▼

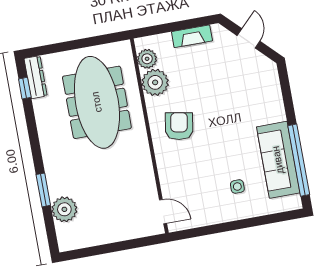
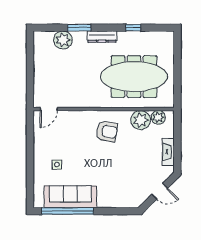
dresser: (36, 77) -> (102, 37), moved
window: (25, 88) -> (133, 28), moved

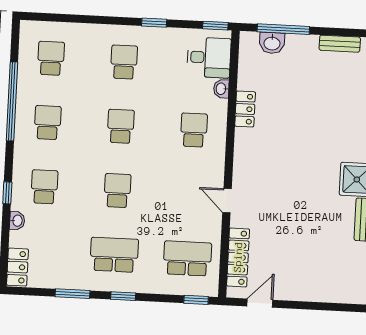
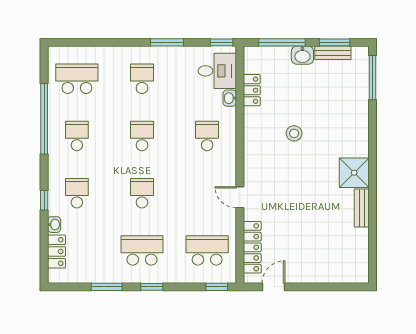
window: (154, 23) -> (167, 42), width x1.50
window: (342, 32) -> (335, 42), added
washbasin: (272, 43) -> (302, 55), moved
school desk: (51, 58) -> (77, 79), width x1.85
locker: (245, 109) -> (252, 90), moved
stool: (292, 132) -> (294, 133), added
locker: (17, 267) -> (57, 252), moved

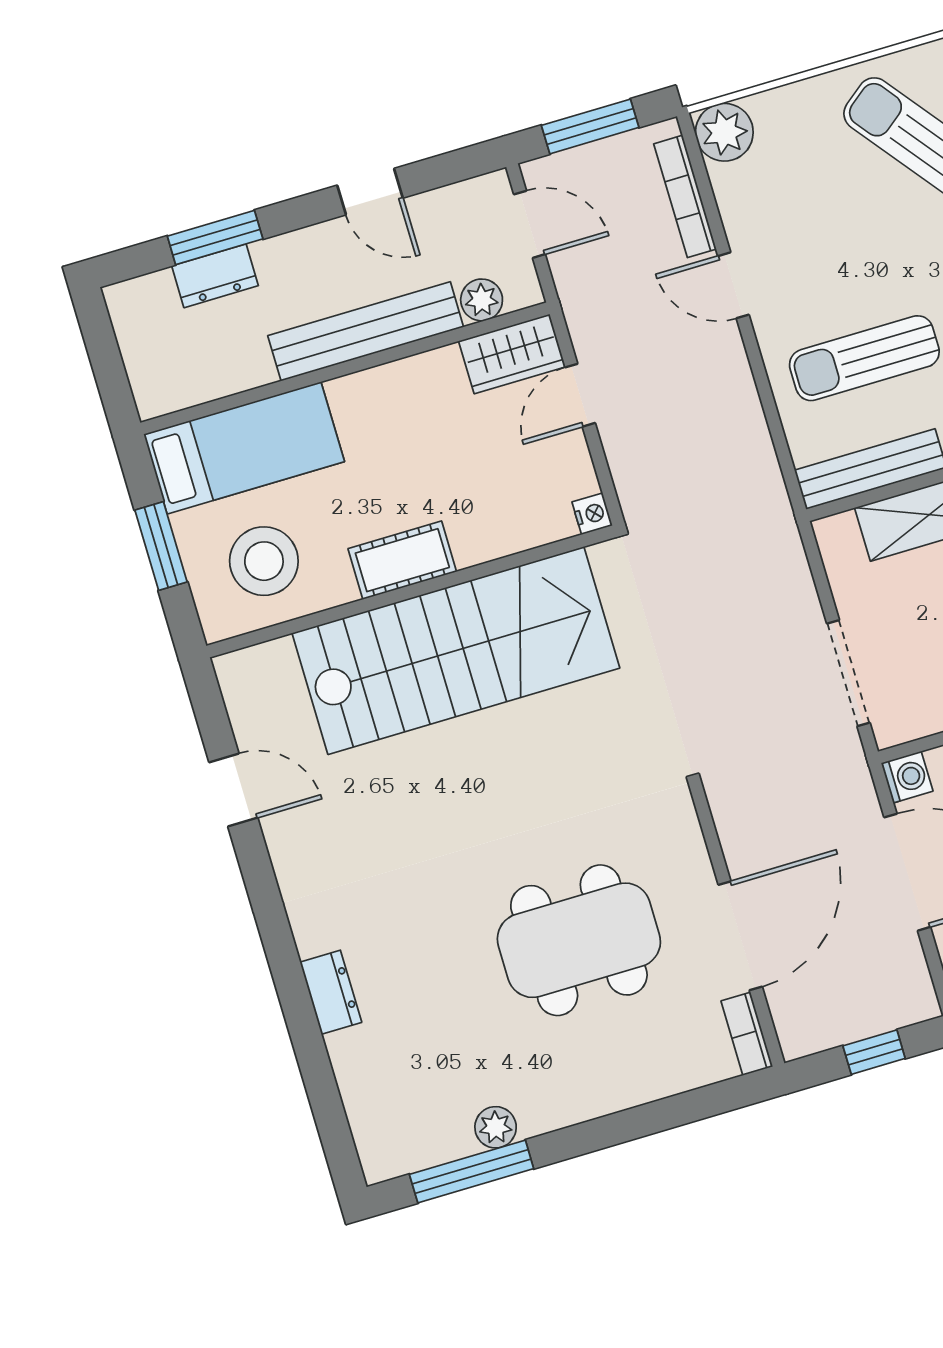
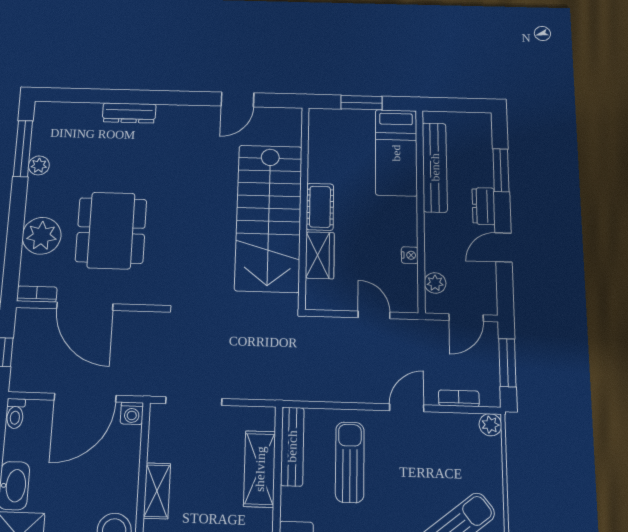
plant: (724, 132) -> (490, 425), width x0.73, depth x0.73
bookcase: (685, 196) -> (459, 398), width x0.64
dresser: (215, 276) -> (484, 206), moved
bench: (366, 331) -> (435, 167), moved
wardrobe: (512, 354) -> (320, 255), moved, turned 180
nightstand: (592, 514) -> (410, 255), moved, turned -90
stool: (264, 561) -> (340, 145), removed
dresser: (331, 992) -> (129, 113), width x1.44
plant: (633, 1068) -> (42, 236), added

▲

◆ **ASSIGNMENT**: Could you copy the listing above exactly, without its pictures?

◆ **SOLUTION FOR THIS PROBLEM**:
dresser: (36, 77) -> (102, 37), moved
window: (25, 88) -> (133, 28), moved

window: (154, 23) -> (167, 42), width x1.50
window: (342, 32) -> (335, 42), added
washbasin: (272, 43) -> (302, 55), moved
school desk: (51, 58) -> (77, 79), width x1.85
locker: (245, 109) -> (252, 90), moved
stool: (292, 132) -> (294, 133), added
locker: (17, 267) -> (57, 252), moved

plant: (724, 132) -> (490, 425), width x0.73, depth x0.73
bookcase: (685, 196) -> (459, 398), width x0.64
dresser: (215, 276) -> (484, 206), moved
bench: (366, 331) -> (435, 167), moved
wardrobe: (512, 354) -> (320, 255), moved, turned 180
nightstand: (592, 514) -> (410, 255), moved, turned -90
stool: (264, 561) -> (340, 145), removed
dresser: (331, 992) -> (129, 113), width x1.44
plant: (633, 1068) -> (42, 236), added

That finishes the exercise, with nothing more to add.